▸ YOUR INSTRUCTIONS:
Provide again, from the entries below, every line from the one containing "camera: 100 degrees right, 10 degrees down" through the one containing "camera: 90 degrees right, 5 degrees up", exactly as written, and no other line.

▸ INPUT DATA:
+ + + + + + +

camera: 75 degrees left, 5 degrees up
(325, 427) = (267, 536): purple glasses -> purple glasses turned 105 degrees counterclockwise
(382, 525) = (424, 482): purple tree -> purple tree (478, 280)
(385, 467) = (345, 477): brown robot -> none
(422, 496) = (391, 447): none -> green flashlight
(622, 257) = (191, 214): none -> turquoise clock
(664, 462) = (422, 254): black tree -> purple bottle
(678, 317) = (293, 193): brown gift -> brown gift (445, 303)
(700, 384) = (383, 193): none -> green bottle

+ + + + + + +

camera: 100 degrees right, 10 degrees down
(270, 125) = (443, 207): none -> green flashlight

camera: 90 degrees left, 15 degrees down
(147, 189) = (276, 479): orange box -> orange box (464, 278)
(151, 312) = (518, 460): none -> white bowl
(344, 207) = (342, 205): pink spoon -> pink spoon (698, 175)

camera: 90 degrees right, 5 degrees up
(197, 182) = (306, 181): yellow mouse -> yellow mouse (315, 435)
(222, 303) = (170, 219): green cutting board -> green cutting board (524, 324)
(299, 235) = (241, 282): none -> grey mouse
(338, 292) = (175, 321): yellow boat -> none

+ + + + + + +

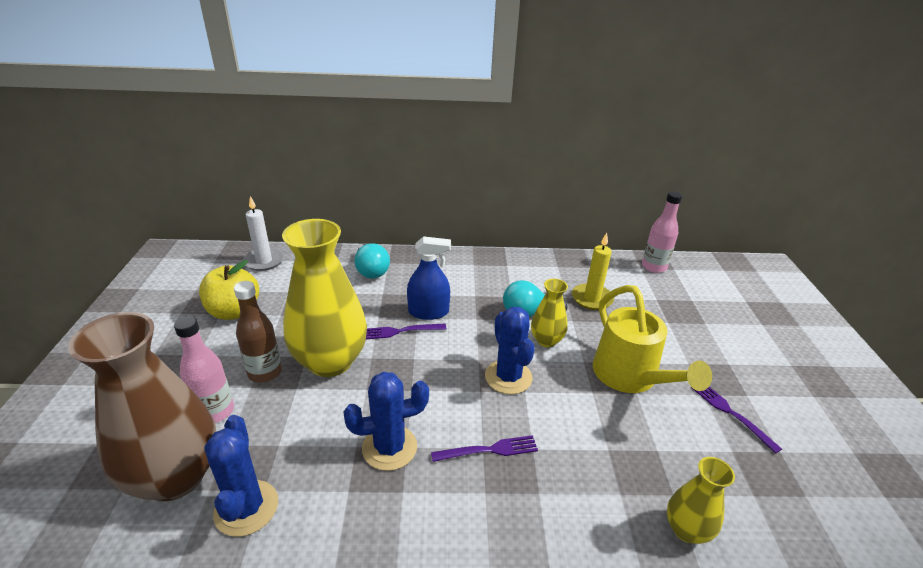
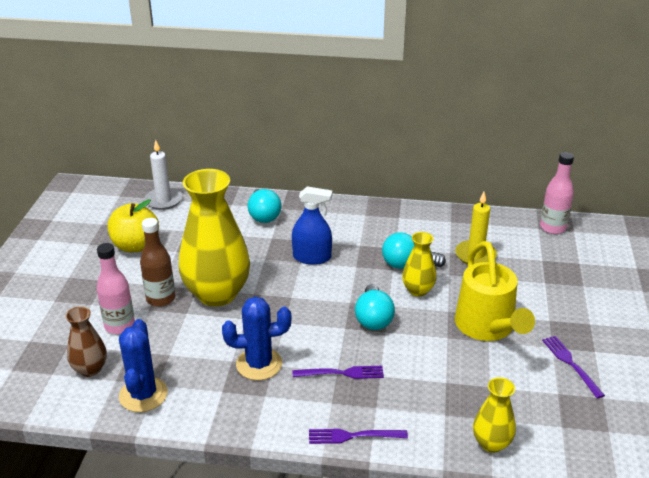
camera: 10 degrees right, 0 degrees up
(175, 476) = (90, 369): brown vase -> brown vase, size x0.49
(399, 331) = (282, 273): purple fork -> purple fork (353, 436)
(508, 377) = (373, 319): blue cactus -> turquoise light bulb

+ + + + + + +

▸ OUTPUT FOR THIS TASK:
camera: 100 degrees right, 10 degrees down
(270, 125) = (443, 207): none -> green flashlight

camera: 90 degrees left, 15 degrees down
(147, 189) = (276, 479): orange box -> orange box (464, 278)
(151, 312) = (518, 460): none -> white bowl
(344, 207) = (342, 205): pink spoon -> pink spoon (698, 175)

camera: 90 degrees right, 5 degrees up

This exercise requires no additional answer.